Repeat every line of the records word for word, leaving out the pictures.
- - -
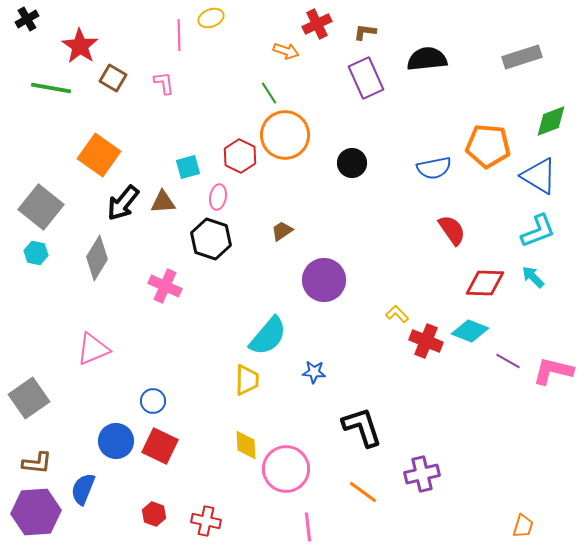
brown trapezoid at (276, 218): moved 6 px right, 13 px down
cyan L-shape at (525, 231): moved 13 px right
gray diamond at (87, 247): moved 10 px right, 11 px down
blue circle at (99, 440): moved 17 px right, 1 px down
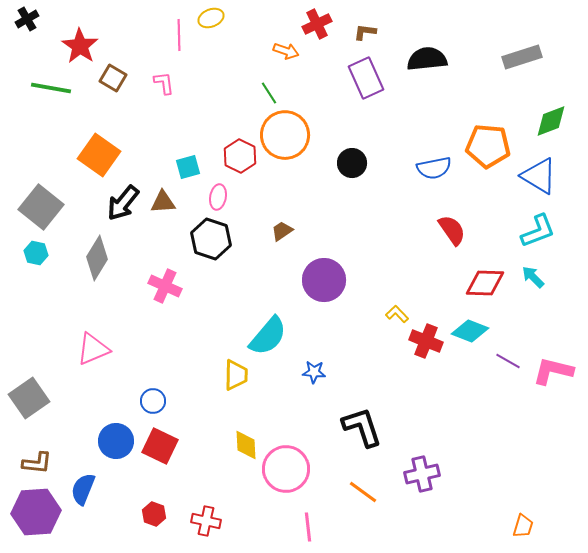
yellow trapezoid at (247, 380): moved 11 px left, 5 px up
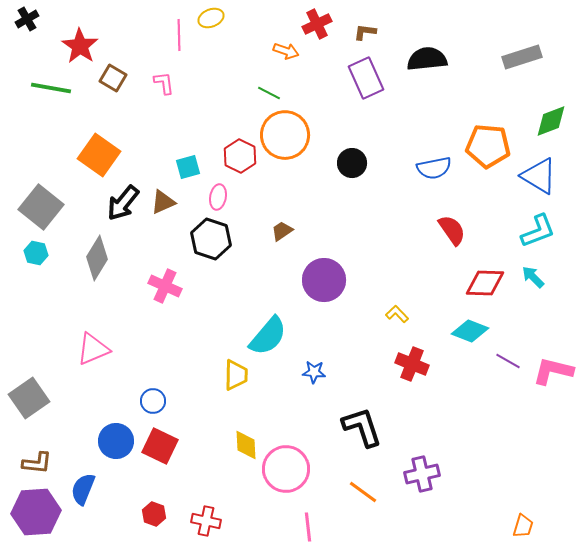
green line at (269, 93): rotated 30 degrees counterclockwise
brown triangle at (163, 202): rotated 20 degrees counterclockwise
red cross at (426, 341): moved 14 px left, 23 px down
- - -
SOLUTION BELOW:
brown trapezoid at (276, 218): moved 6 px right, 13 px down
cyan L-shape at (525, 231): moved 13 px right
gray diamond at (87, 247): moved 10 px right, 11 px down
blue circle at (99, 440): moved 17 px right, 1 px down
yellow trapezoid at (247, 380): moved 11 px left, 5 px up
green line at (269, 93): rotated 30 degrees counterclockwise
brown triangle at (163, 202): rotated 20 degrees counterclockwise
red cross at (426, 341): moved 14 px left, 23 px down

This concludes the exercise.